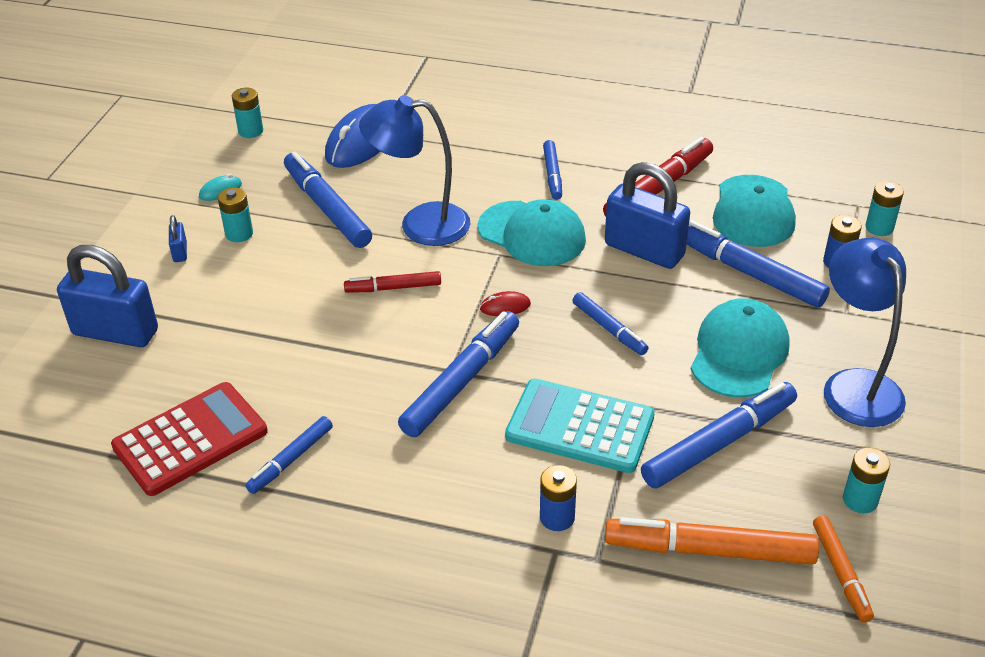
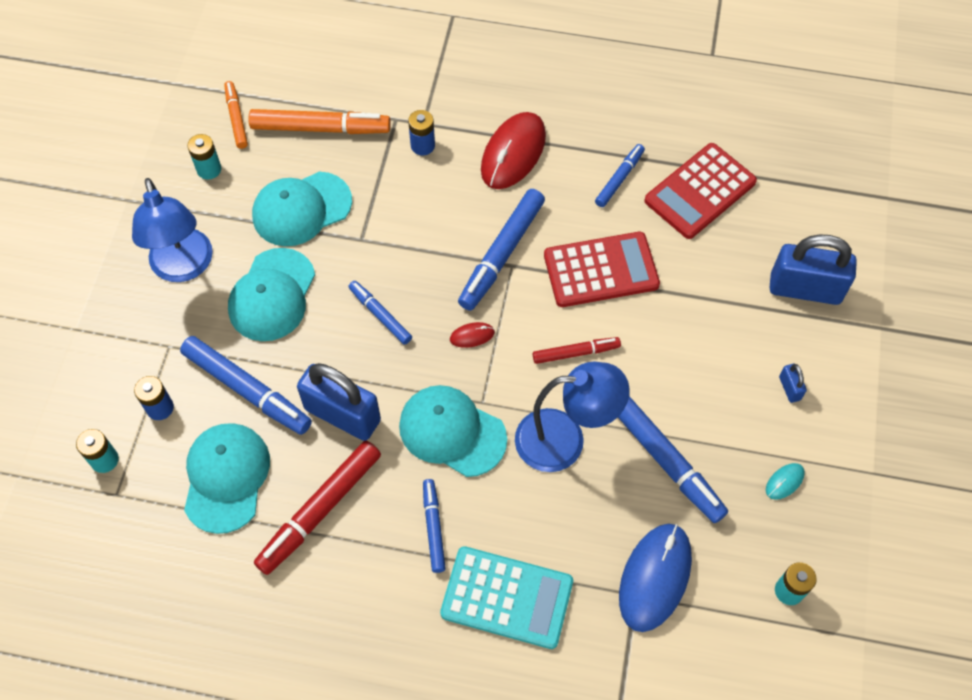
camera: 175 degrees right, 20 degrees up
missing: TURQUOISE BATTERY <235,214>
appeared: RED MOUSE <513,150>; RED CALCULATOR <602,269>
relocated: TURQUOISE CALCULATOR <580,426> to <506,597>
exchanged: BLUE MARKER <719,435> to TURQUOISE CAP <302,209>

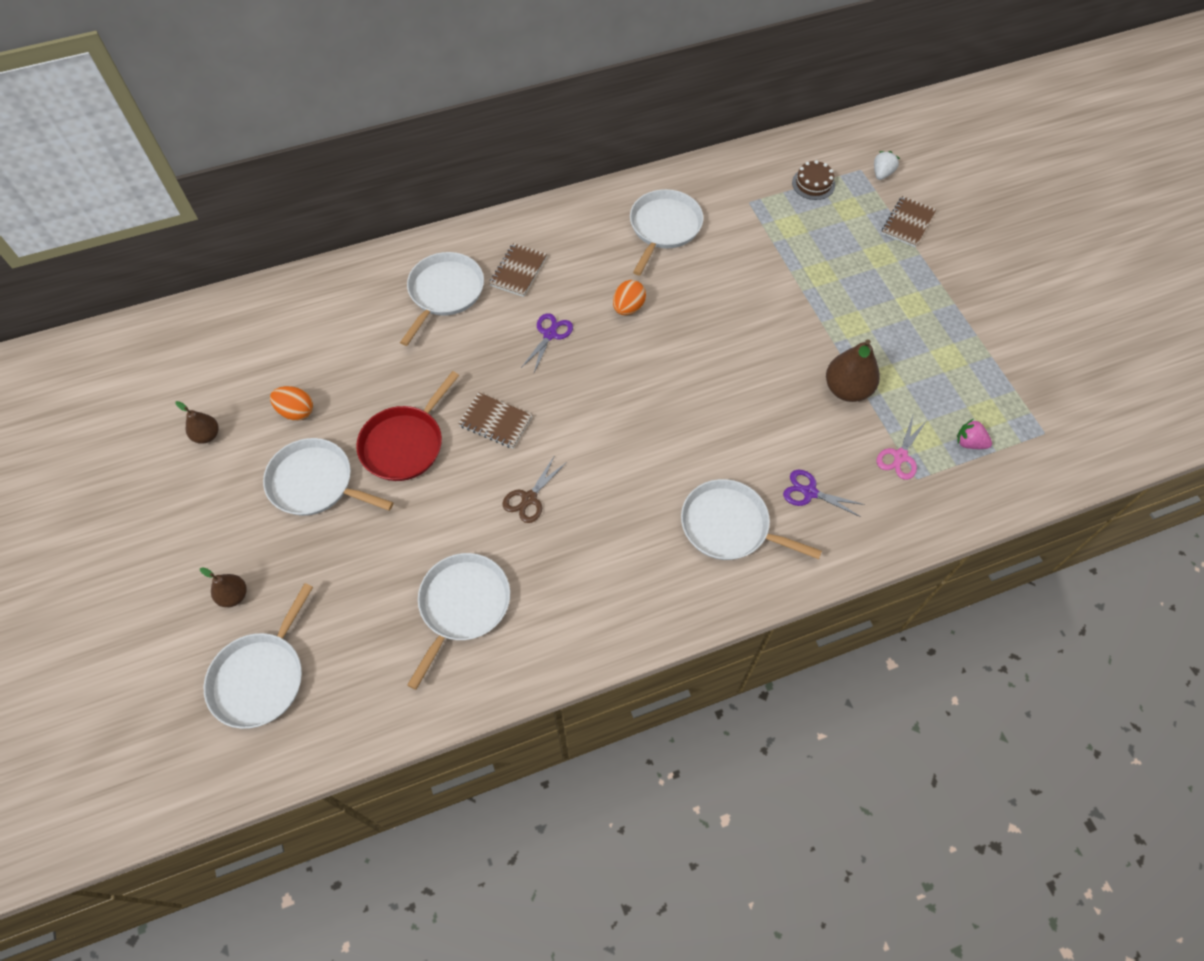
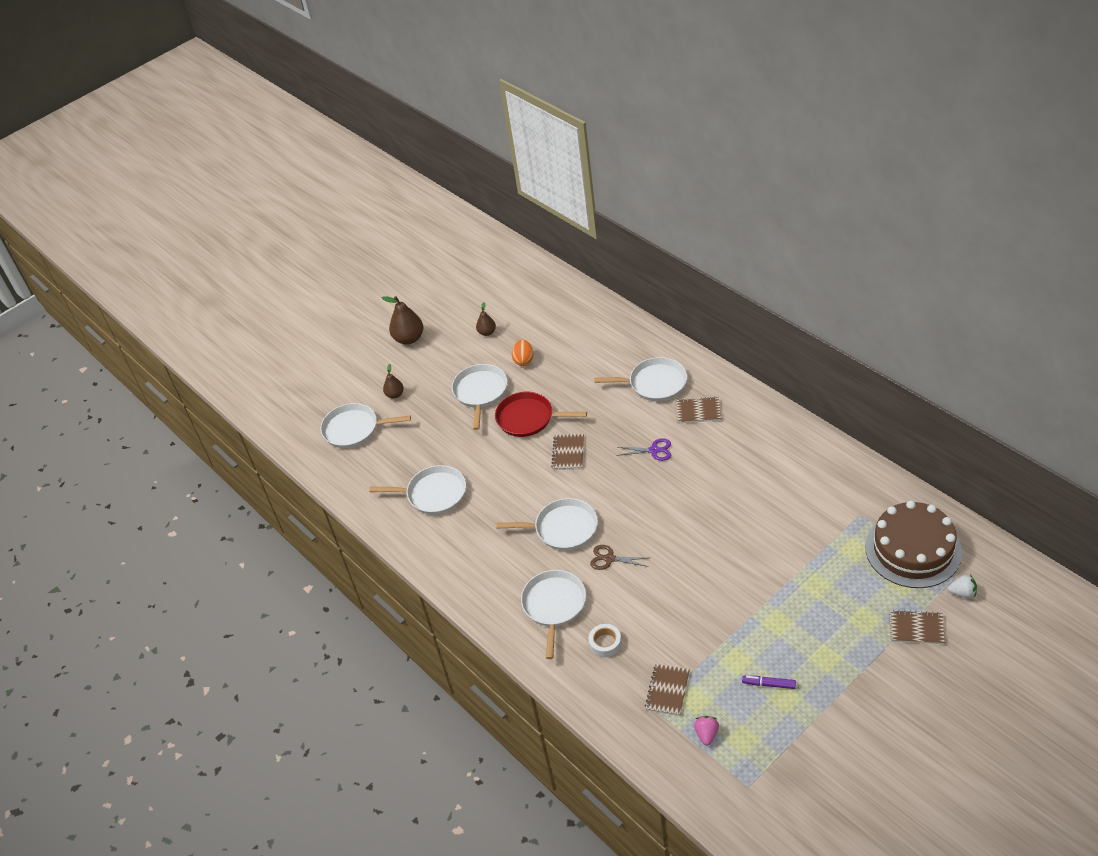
camera: 75 degrees right, 15 degrees down
missing: ORANGE EGG <629,297>
appeared: PURPLE MARKER <769,682>
relocated: BROWN SCISSORS <534,489> to <619,557>; WHITE PAN <667,232> to <547,524>; BROWN PEAR <853,370> to <402,320>
exchanged: PURPLE SCISSORS <824,493> to WHITE TAPE <605,640>; PINK SCISSORS <901,448> to BROWN NOTEBOOK <667,690>
size: BROWN CAKE <813,180> = <913,544> x2.35

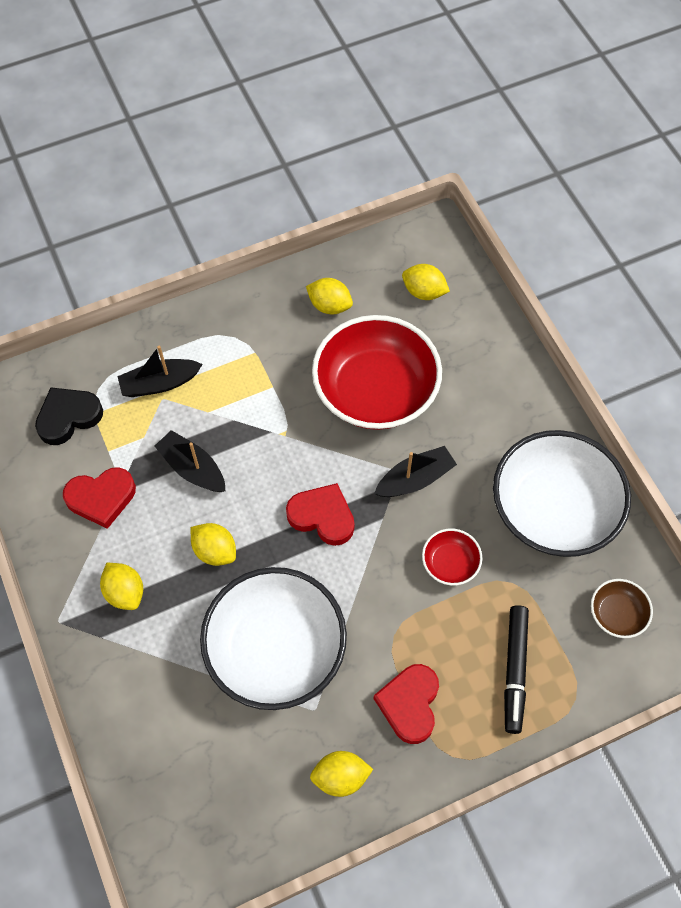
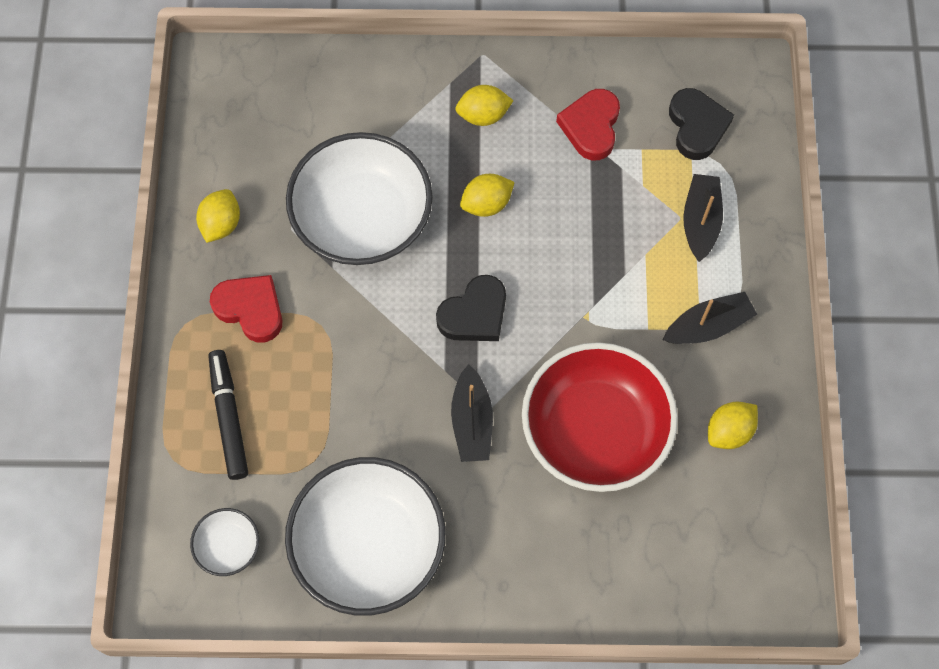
camera: 115 degrees right, 5 degrees up
missing: YELLOW LEMON <426,282>; RED BOWL <452,557>
relocated: BLACK BOAT <190,461> to <710,318>
colour: RED HEART <320,514> to BLACK HEART <471,308>; BROWN BOWL <622,608> to WHITE BOWL <224,542>
spun: BLACK MARKER <516,669> = <228,415> 45 degrees clockwise

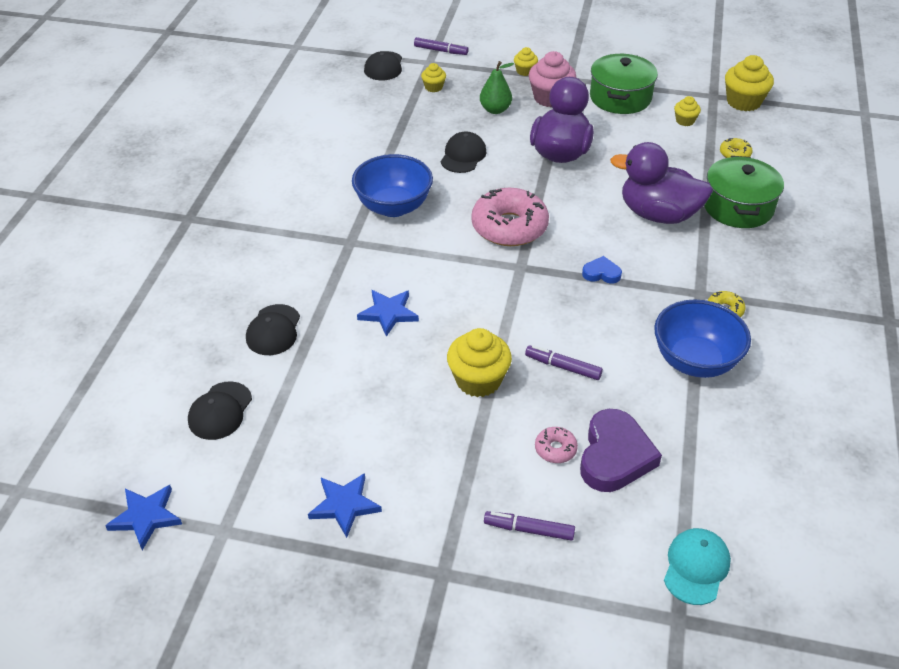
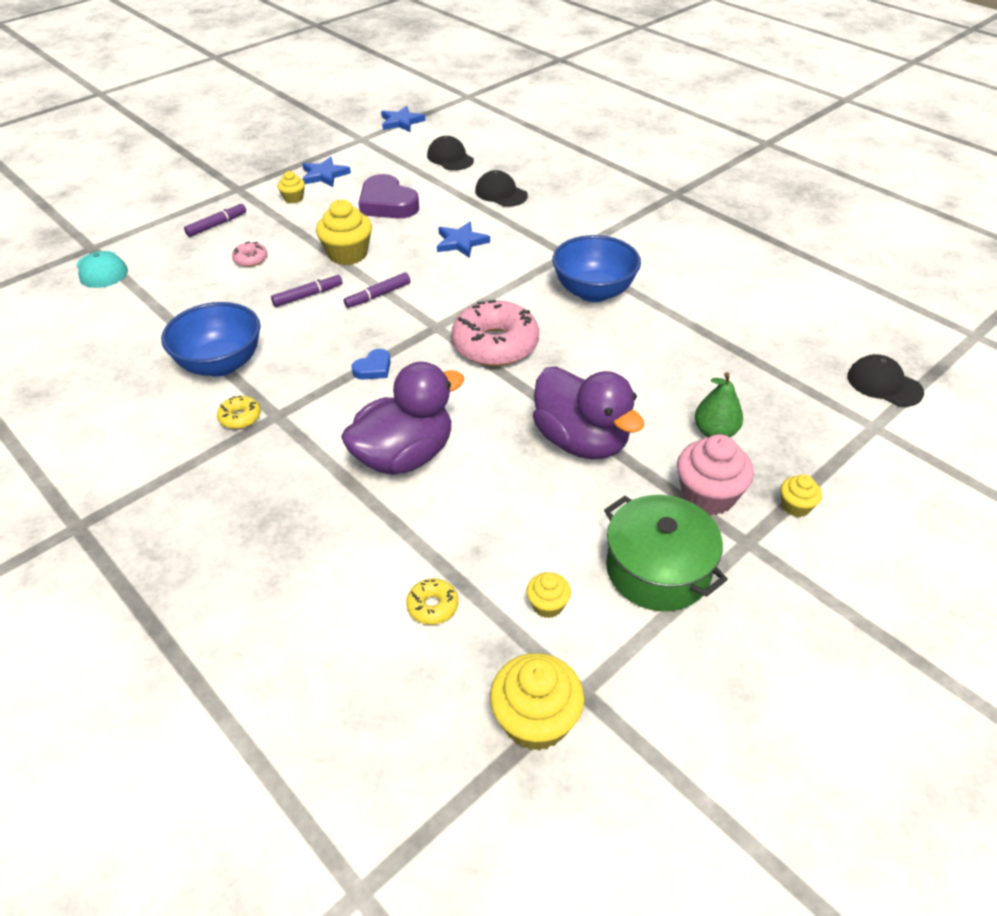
camera: 125 degrees right, 0 degrees up
missing: BLACK CAP <464,152>; GREEN POT <744,192>
relocated: PURPLE MARKER <441,46> to <377,290>; YELLOW CUPCAKE <433,77> to <291,187>; PURPLE HEART <621,450> to <389,196>

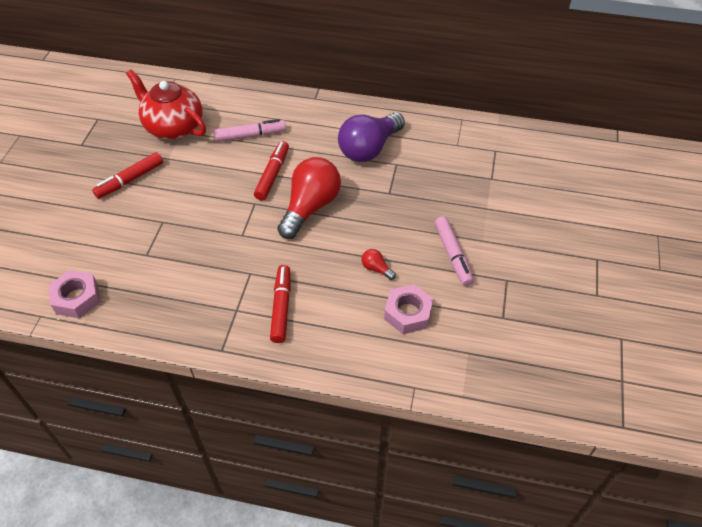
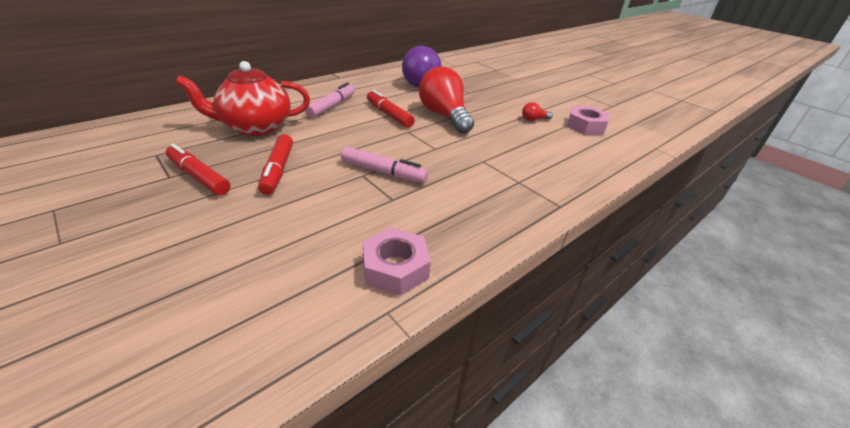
camera: 55 degrees left, 15 degrees down
relocated: RED MARKER <280,304> to <198,170>; PINK MARKER <454,251> to <384,165>

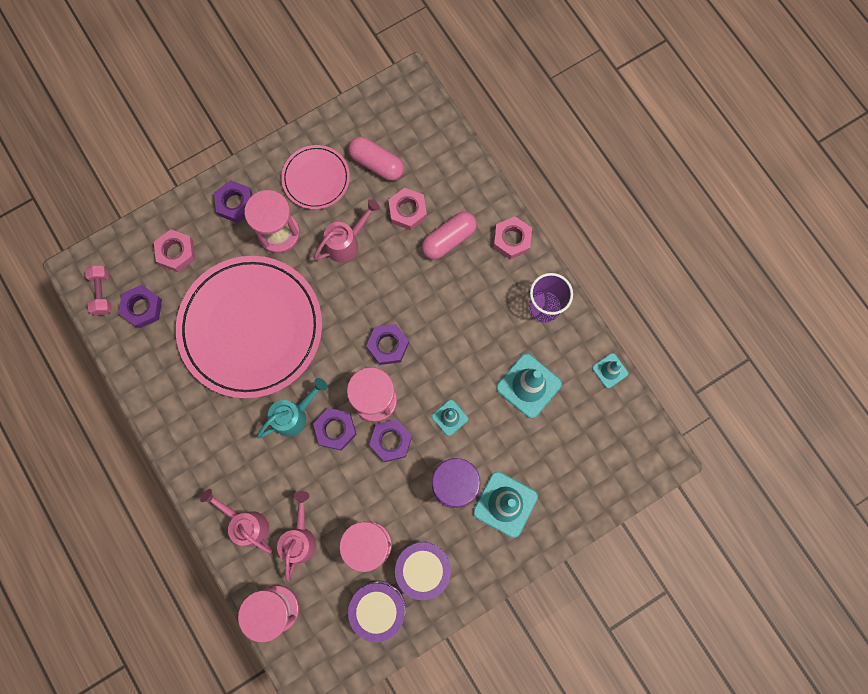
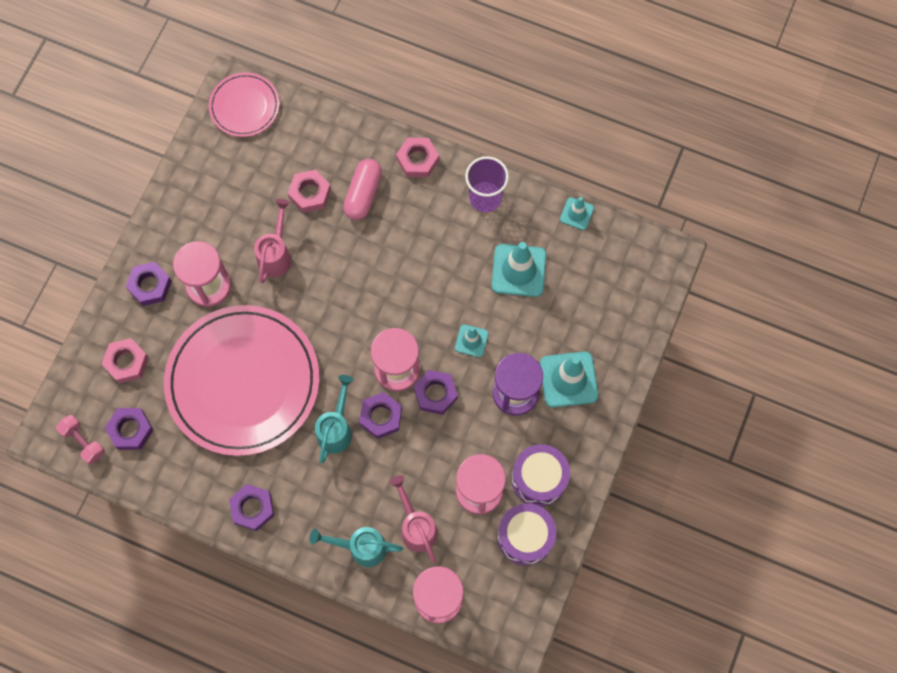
camera: 35 degrees left, 5 degrees down
missing: PINK CAPSULE <376,159>
relocated: PINK PLATE <315,177> to <244,104>; PURPLE NUT <387,344> to <252,507>
colour: PINK WATERING CAN <236,521> to TURQUOISE WATERING CAN <356,547>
────────────────────
Look through the entries above and copy each line that has "CALCULATOR" in it.

• Answer to the exercise:
appeared: RED MOUSE <513,150>; RED CALCULATOR <602,269>
relocated: TURQUOISE CALCULATOR <580,426> to <506,597>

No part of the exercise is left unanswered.